**What needs to be done**: Give the data again exactly as it appears, excluding any pictures.

**Collected material**:
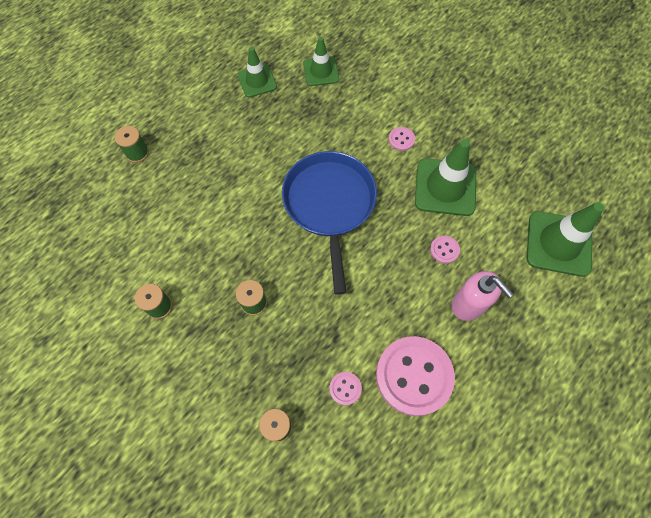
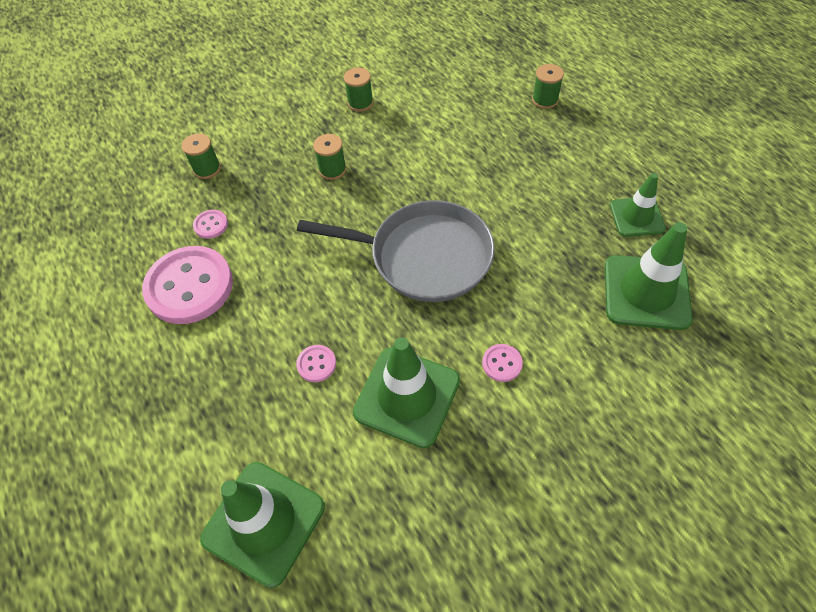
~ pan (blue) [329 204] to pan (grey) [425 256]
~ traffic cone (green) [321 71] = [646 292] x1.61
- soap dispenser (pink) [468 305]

**Written solution**:
~ pan (blue) [329 204] to pan (grey) [425 256]
~ traffic cone (green) [321 71] = [646 292] x1.61
- soap dispenser (pink) [468 305]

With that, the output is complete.